Raw data -
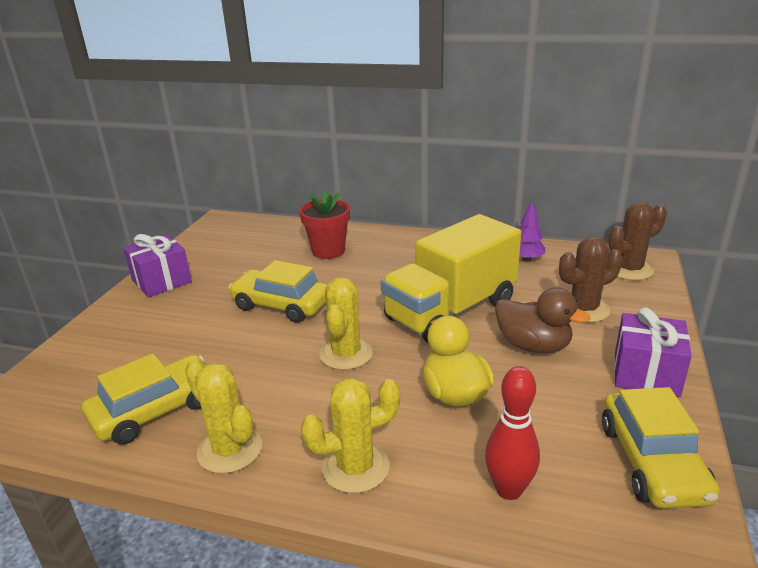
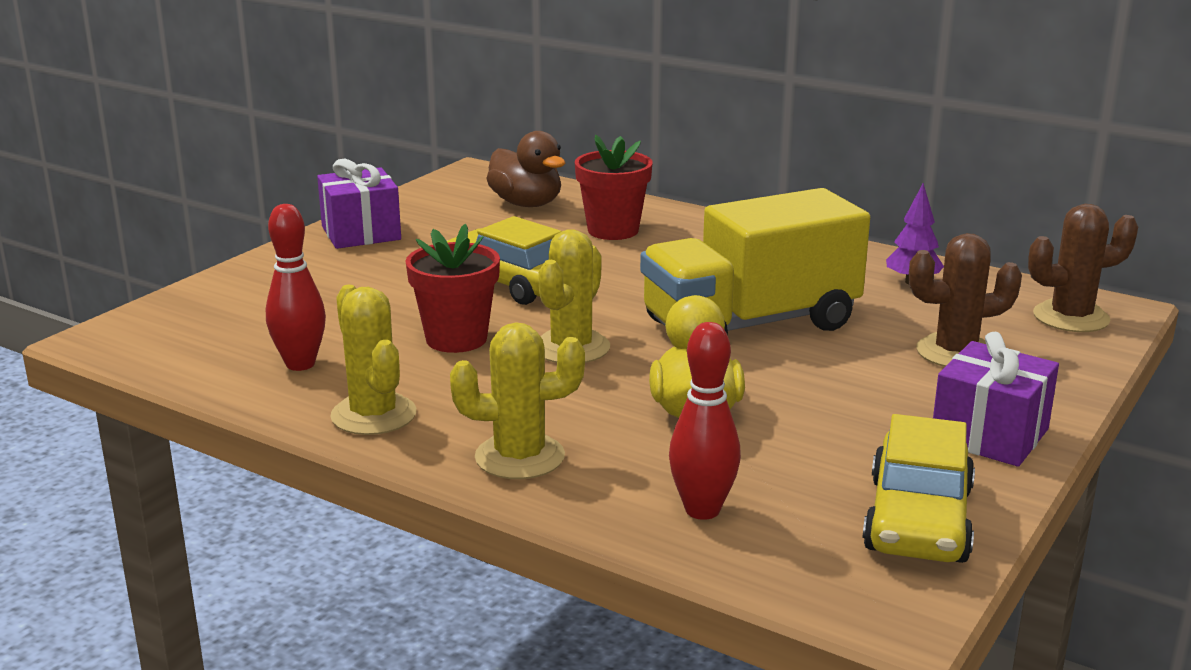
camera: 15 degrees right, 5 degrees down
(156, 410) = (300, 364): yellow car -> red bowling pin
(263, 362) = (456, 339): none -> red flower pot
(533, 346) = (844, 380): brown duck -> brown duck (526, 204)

Exercise -
Only the lines from the one bearing "(156, 410) = (300, 364): yellow" to the end of the material belong in the answer; set them down verbatim.

Output of the exercise -
(156, 410) = (300, 364): yellow car -> red bowling pin
(263, 362) = (456, 339): none -> red flower pot
(533, 346) = (844, 380): brown duck -> brown duck (526, 204)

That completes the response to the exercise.